#### Data supplied
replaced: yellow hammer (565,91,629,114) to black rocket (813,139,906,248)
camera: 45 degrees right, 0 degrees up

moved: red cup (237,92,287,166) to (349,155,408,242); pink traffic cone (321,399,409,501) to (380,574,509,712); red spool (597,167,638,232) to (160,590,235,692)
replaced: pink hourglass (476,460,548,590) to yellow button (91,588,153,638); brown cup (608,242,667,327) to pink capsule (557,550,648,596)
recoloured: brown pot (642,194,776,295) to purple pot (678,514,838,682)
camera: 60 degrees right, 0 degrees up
########
Exercise directions » Every entry above needs to be copied exactly.

The completed task »
replaced: yellow hammer (565,91,629,114) to black rocket (813,139,906,248)
camera: 45 degrees right, 0 degrees up

moved: red cup (237,92,287,166) to (349,155,408,242); pink traffic cone (321,399,409,501) to (380,574,509,712); red spool (597,167,638,232) to (160,590,235,692)
replaced: pink hourglass (476,460,548,590) to yellow button (91,588,153,638); brown cup (608,242,667,327) to pink capsule (557,550,648,596)
recoloured: brown pot (642,194,776,295) to purple pot (678,514,838,682)
camera: 60 degrees right, 0 degrees up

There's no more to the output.